* Exercise objective: Quote only the lines that start at the line with "IC5: INA180 -> ZXCT1010" and run to the end of the entries; omit the pictures.

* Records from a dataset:
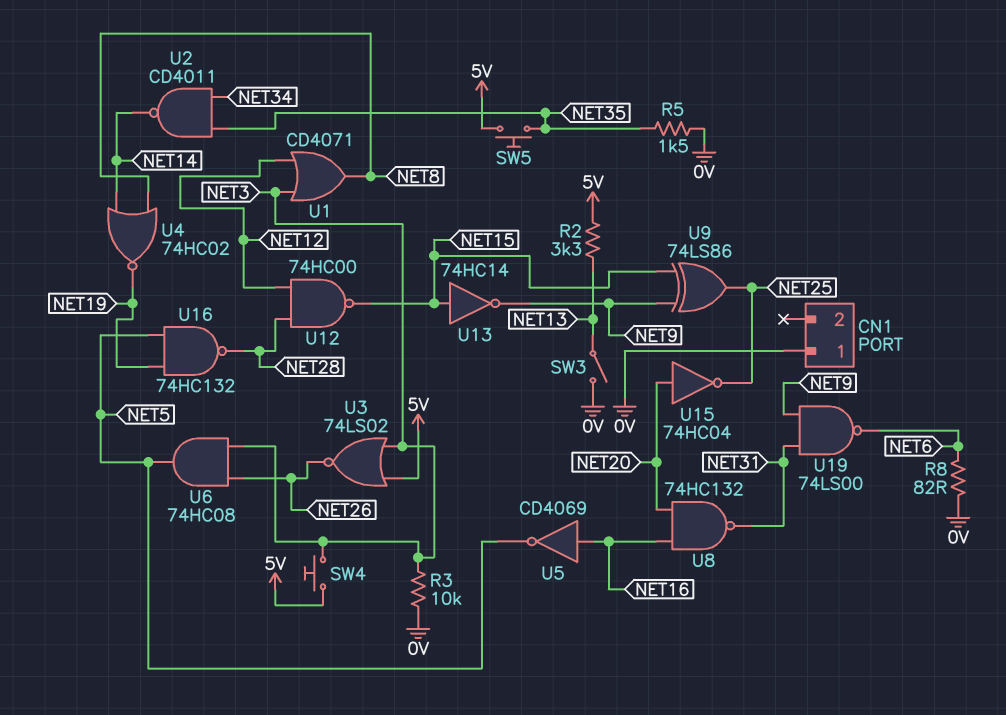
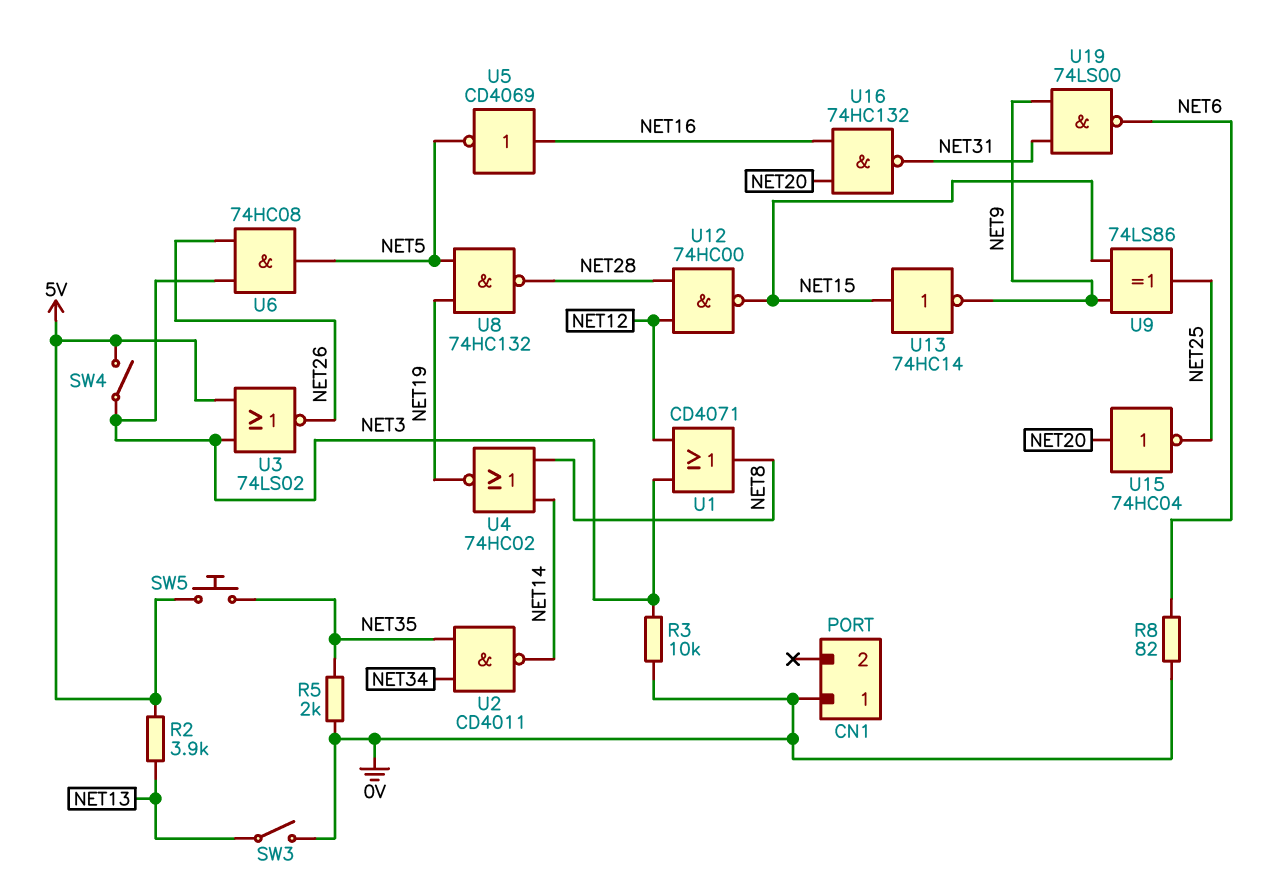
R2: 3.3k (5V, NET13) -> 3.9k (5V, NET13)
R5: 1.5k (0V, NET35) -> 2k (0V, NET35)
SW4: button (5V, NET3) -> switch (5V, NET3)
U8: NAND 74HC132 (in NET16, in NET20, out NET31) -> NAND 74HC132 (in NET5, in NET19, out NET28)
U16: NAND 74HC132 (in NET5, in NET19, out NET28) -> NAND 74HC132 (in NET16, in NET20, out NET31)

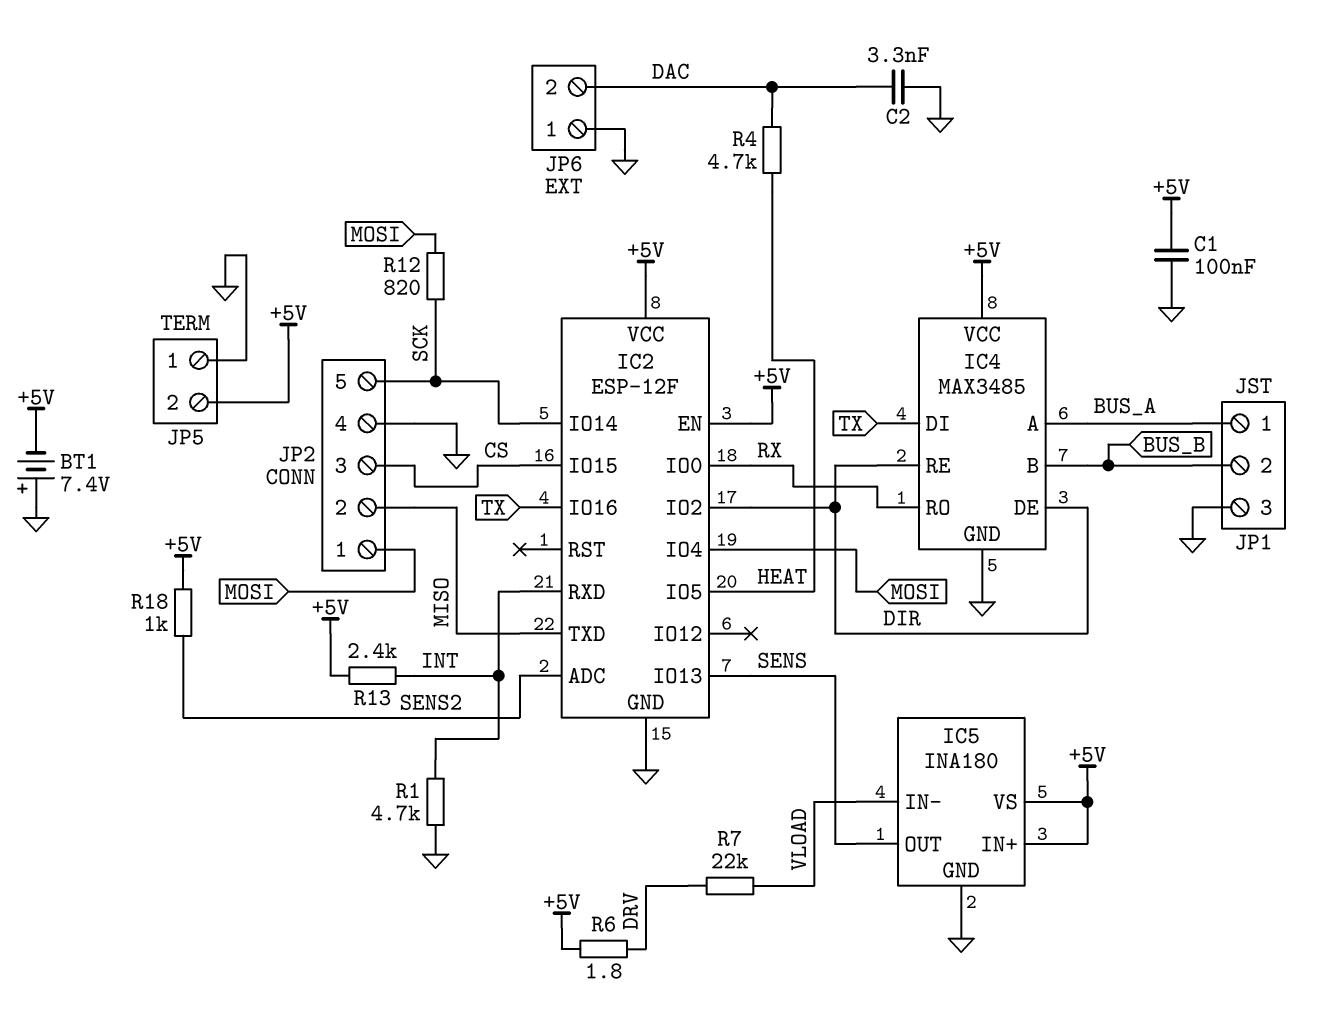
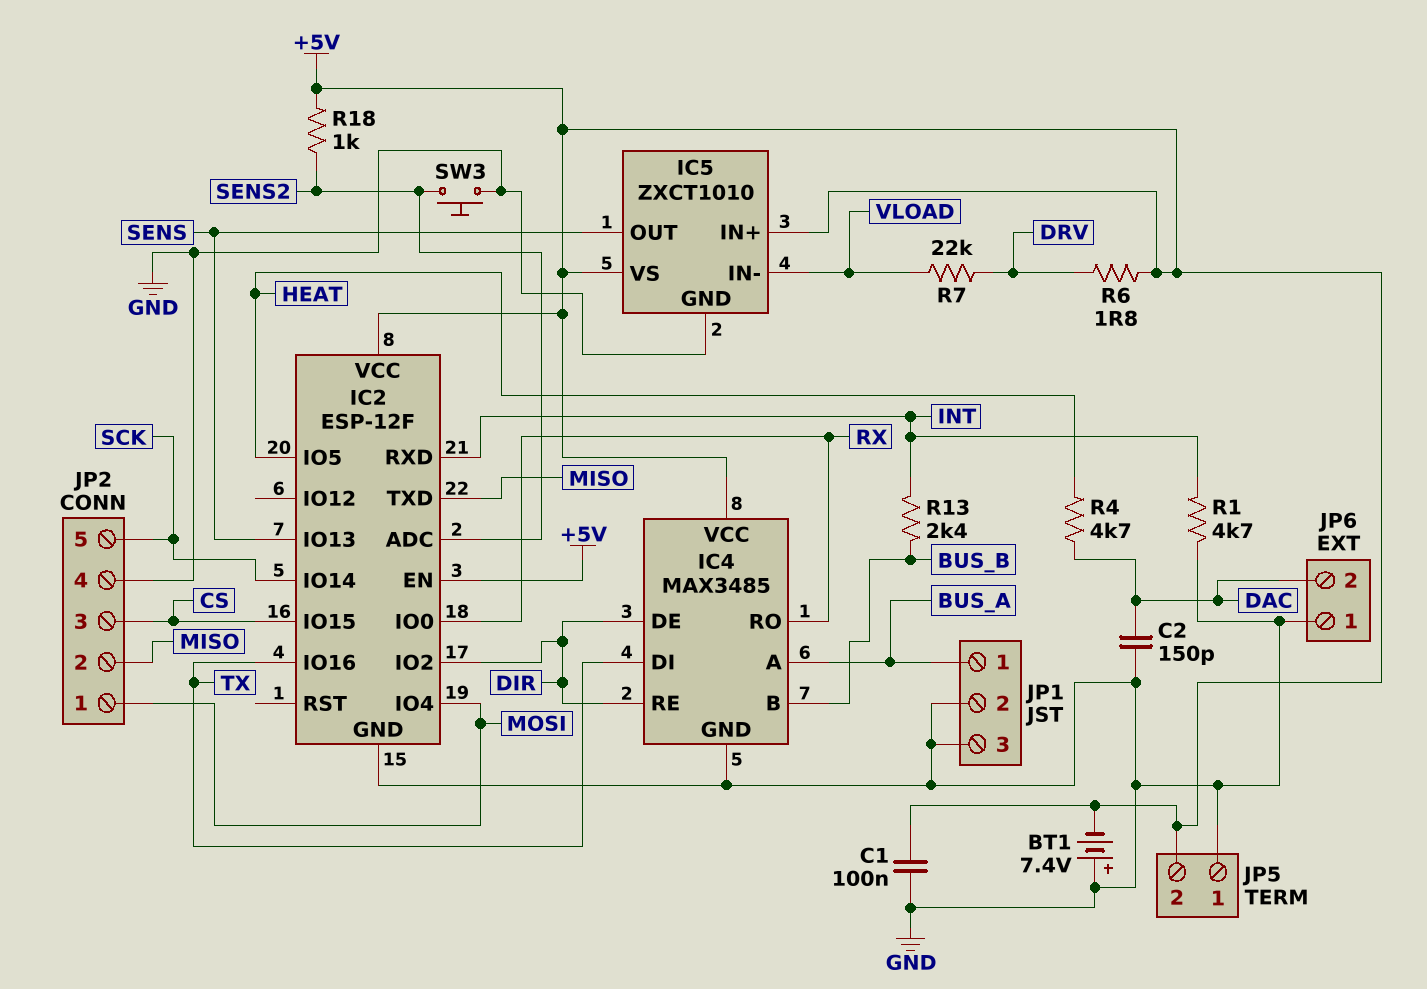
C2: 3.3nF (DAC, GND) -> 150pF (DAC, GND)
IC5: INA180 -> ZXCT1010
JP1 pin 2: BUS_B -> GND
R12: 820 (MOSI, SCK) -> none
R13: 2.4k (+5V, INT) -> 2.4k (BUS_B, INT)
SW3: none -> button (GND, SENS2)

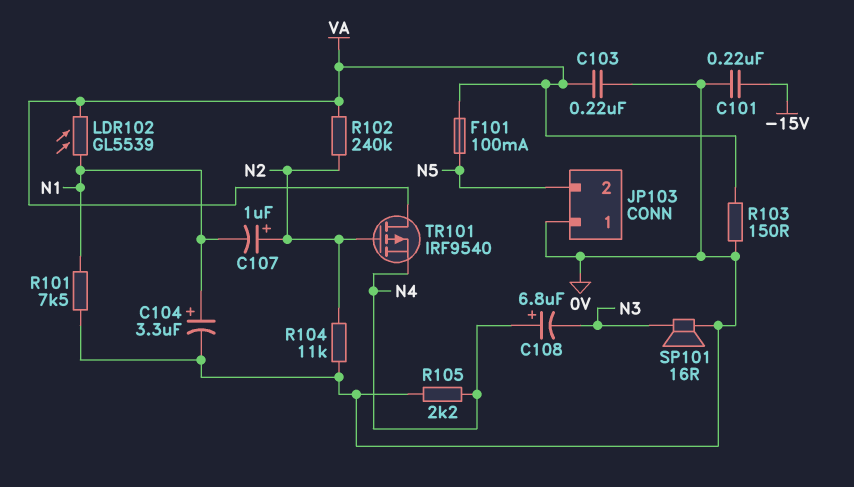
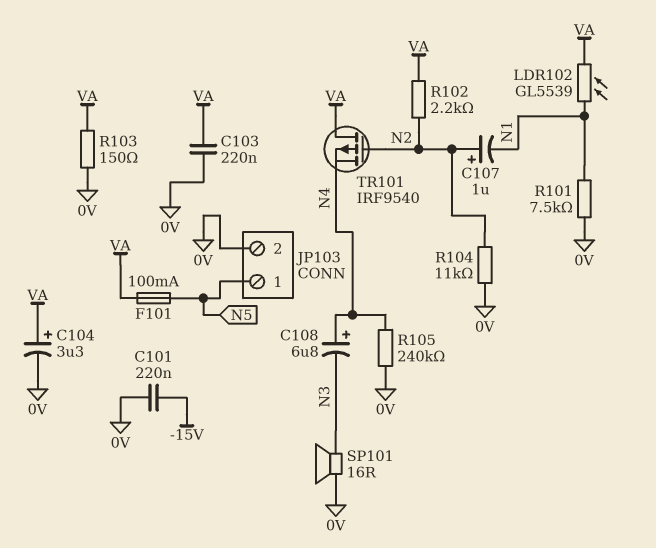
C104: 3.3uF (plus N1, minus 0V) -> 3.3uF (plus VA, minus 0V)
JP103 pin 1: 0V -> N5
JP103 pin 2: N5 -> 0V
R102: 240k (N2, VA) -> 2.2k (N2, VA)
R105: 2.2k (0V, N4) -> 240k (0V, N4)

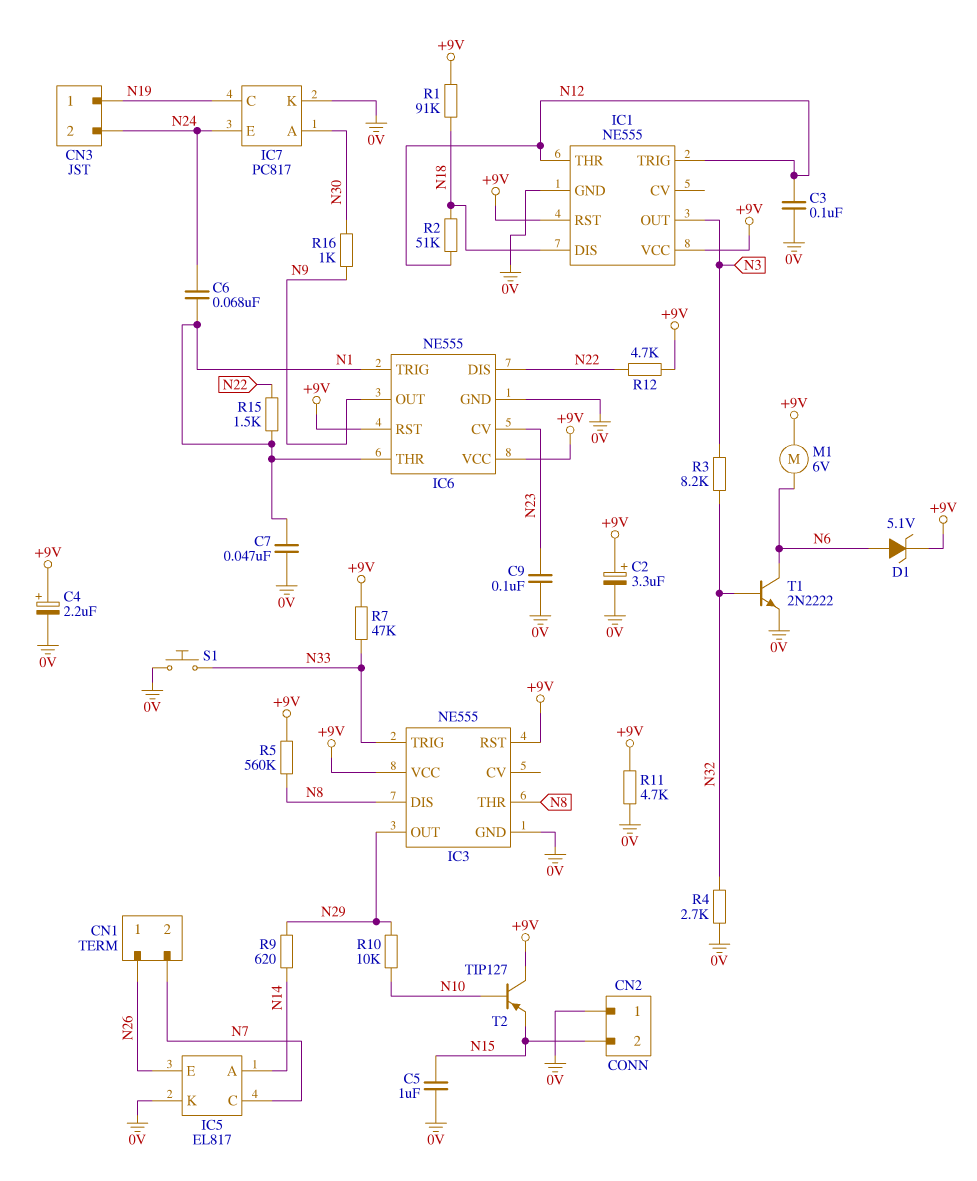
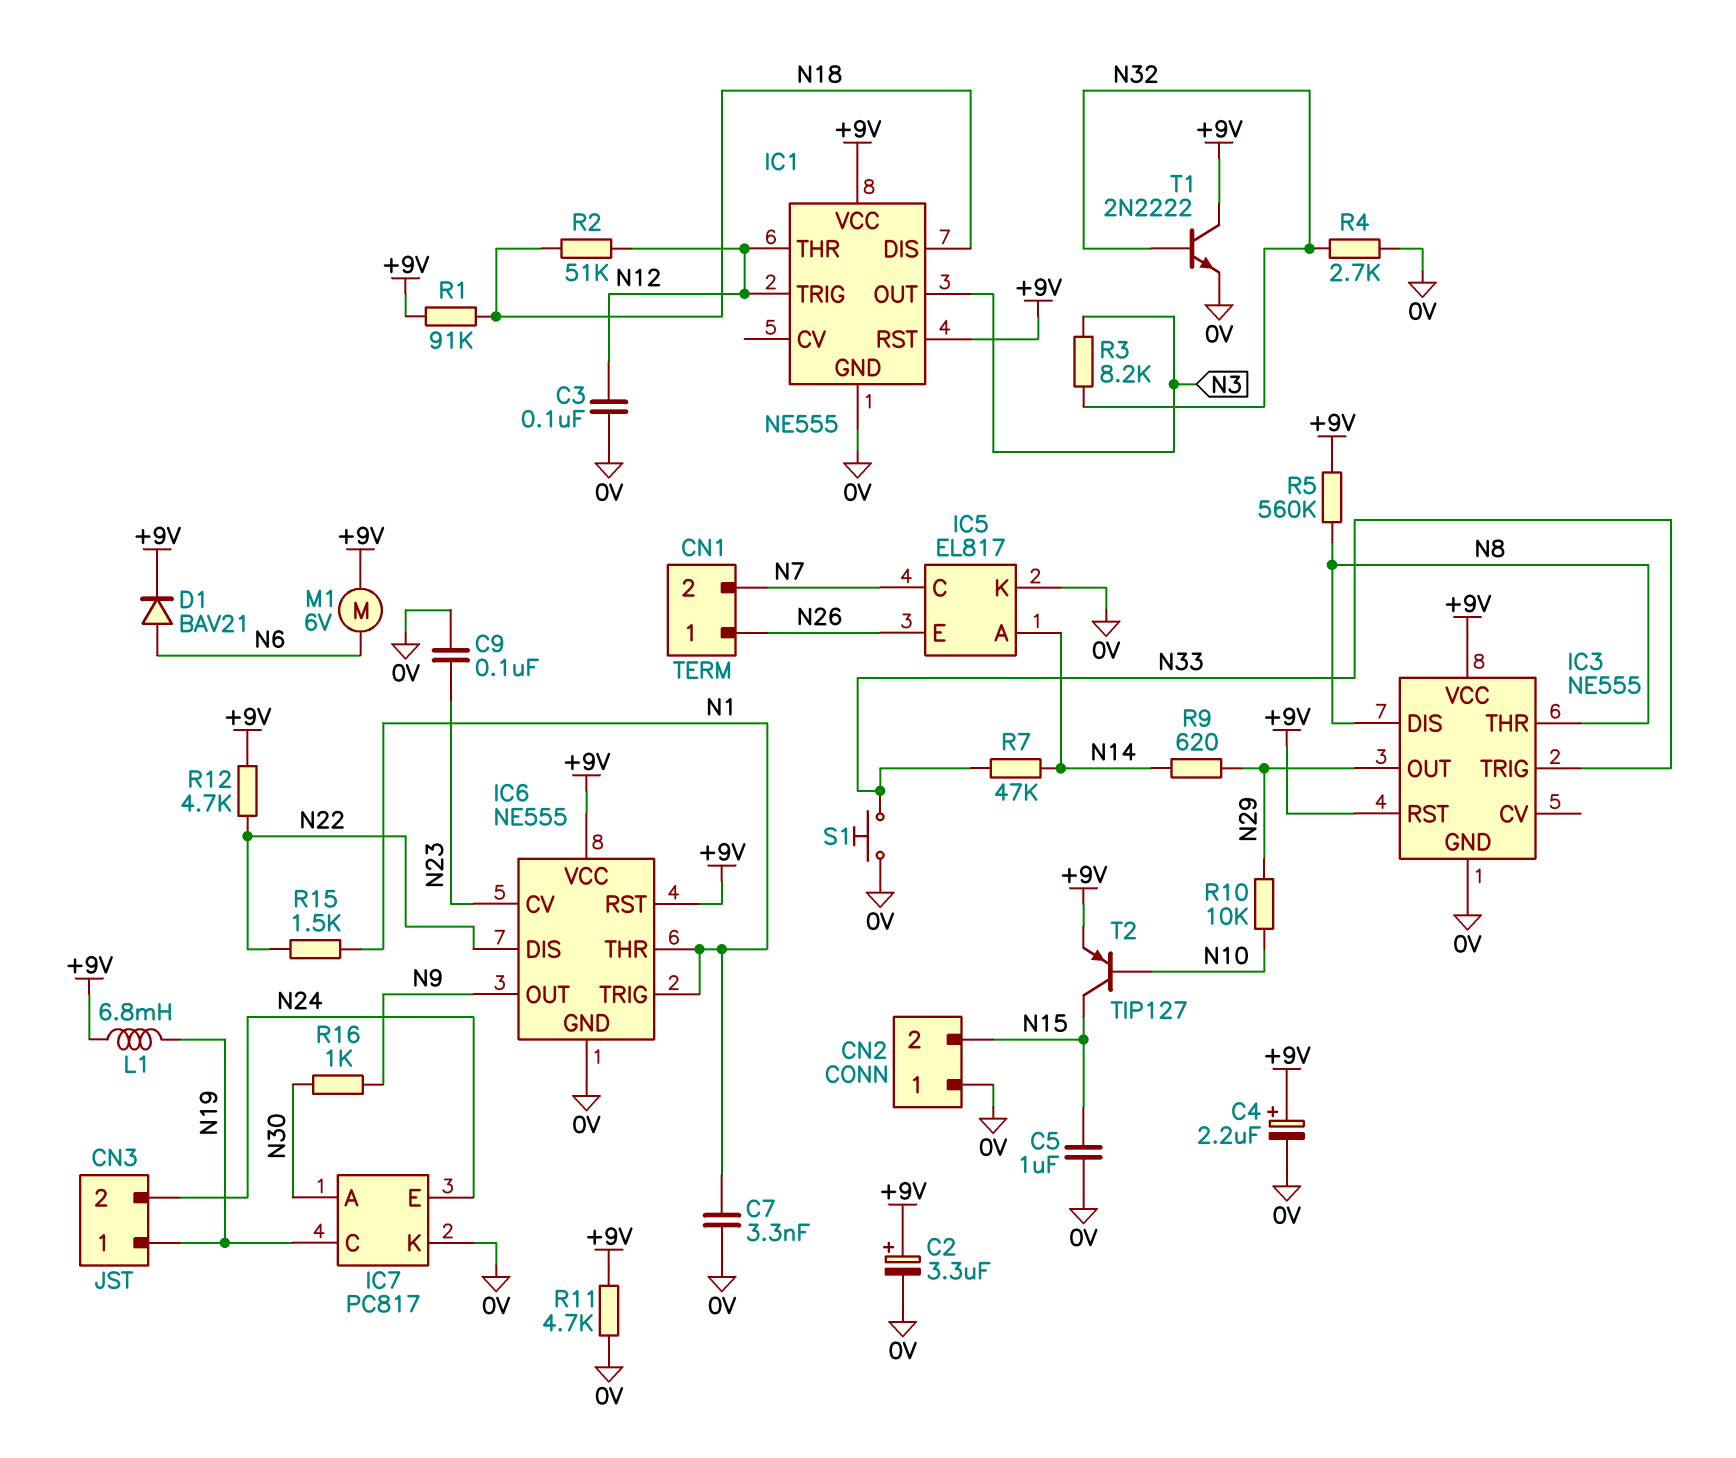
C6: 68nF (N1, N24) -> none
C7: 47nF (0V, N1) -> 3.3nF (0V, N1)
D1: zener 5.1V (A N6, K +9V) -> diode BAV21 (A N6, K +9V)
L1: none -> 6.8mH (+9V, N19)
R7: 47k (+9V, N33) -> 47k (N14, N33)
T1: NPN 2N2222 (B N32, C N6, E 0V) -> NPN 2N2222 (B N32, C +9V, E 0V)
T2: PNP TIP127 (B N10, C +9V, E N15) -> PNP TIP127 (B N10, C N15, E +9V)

* Response to this exercise:
IC5: INA180 -> ZXCT1010
JP1 pin 2: BUS_B -> GND
R12: 820 (MOSI, SCK) -> none
R13: 2.4k (+5V, INT) -> 2.4k (BUS_B, INT)
SW3: none -> button (GND, SENS2)

C104: 3.3uF (plus N1, minus 0V) -> 3.3uF (plus VA, minus 0V)
JP103 pin 1: 0V -> N5
JP103 pin 2: N5 -> 0V
R102: 240k (N2, VA) -> 2.2k (N2, VA)
R105: 2.2k (0V, N4) -> 240k (0V, N4)

C6: 68nF (N1, N24) -> none
C7: 47nF (0V, N1) -> 3.3nF (0V, N1)
D1: zener 5.1V (A N6, K +9V) -> diode BAV21 (A N6, K +9V)
L1: none -> 6.8mH (+9V, N19)
R7: 47k (+9V, N33) -> 47k (N14, N33)
T1: NPN 2N2222 (B N32, C N6, E 0V) -> NPN 2N2222 (B N32, C +9V, E 0V)
T2: PNP TIP127 (B N10, C +9V, E N15) -> PNP TIP127 (B N10, C N15, E +9V)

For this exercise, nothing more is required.